→ **Given records**:

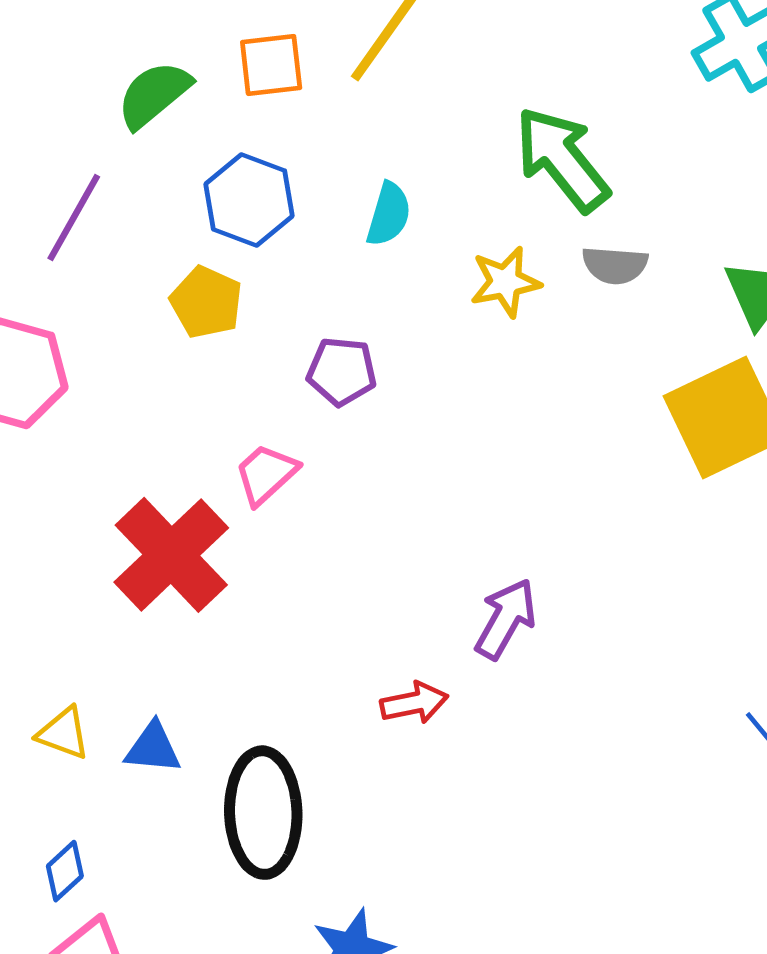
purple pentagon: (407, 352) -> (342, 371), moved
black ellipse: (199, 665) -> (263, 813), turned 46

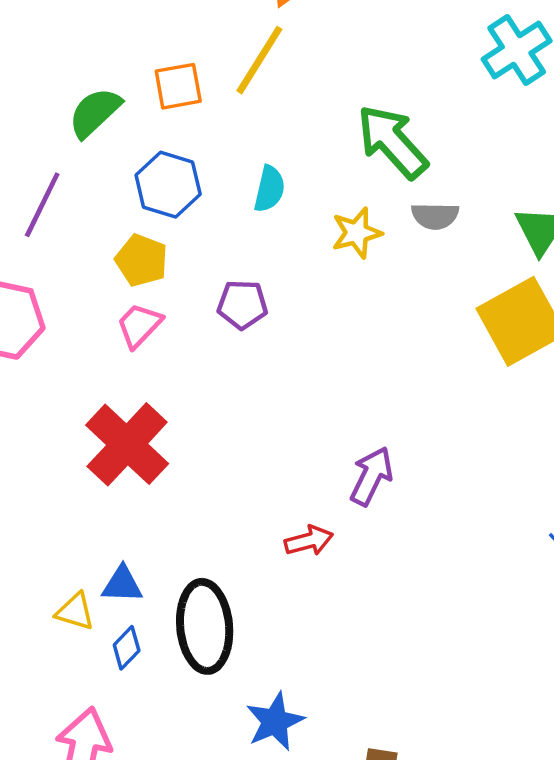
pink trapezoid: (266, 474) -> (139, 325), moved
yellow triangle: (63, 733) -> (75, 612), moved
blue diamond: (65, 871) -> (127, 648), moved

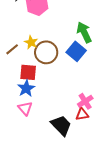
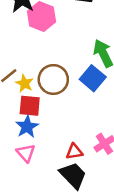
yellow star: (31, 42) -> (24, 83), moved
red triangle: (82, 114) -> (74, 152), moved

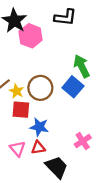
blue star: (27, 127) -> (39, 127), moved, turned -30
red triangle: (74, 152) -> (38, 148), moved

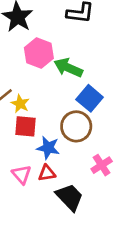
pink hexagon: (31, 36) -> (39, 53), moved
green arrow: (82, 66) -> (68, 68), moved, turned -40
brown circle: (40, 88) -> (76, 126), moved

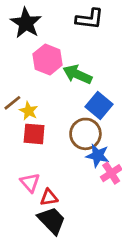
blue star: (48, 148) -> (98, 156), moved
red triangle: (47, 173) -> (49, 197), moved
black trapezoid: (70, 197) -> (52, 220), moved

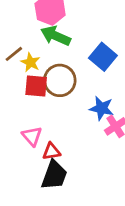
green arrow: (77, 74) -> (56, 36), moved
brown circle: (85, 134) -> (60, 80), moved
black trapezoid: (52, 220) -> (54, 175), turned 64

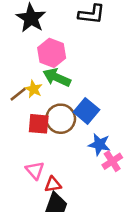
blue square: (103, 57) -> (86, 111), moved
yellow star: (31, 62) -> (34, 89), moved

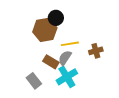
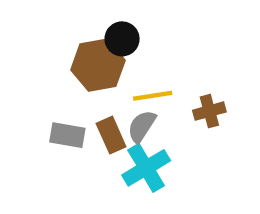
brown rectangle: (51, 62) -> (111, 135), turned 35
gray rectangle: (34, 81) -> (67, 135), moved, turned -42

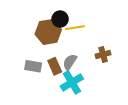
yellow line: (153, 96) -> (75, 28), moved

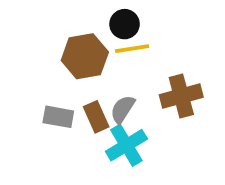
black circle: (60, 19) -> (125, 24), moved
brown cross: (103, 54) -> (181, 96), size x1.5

→ **Task brief**:
Each line from the one with "black trapezoid: (70, 197)" to the end of the material needs to be output word for word, with no picture included.

→ **Exercise response**:
black trapezoid: (70, 197) -> (52, 220), moved

green arrow: (77, 74) -> (56, 36), moved
brown circle: (85, 134) -> (60, 80), moved
black trapezoid: (52, 220) -> (54, 175), turned 64

blue square: (103, 57) -> (86, 111), moved
yellow star: (31, 62) -> (34, 89), moved

brown rectangle: (51, 62) -> (111, 135), turned 35
gray rectangle: (34, 81) -> (67, 135), moved, turned -42

yellow line: (153, 96) -> (75, 28), moved

black circle: (60, 19) -> (125, 24), moved
brown cross: (103, 54) -> (181, 96), size x1.5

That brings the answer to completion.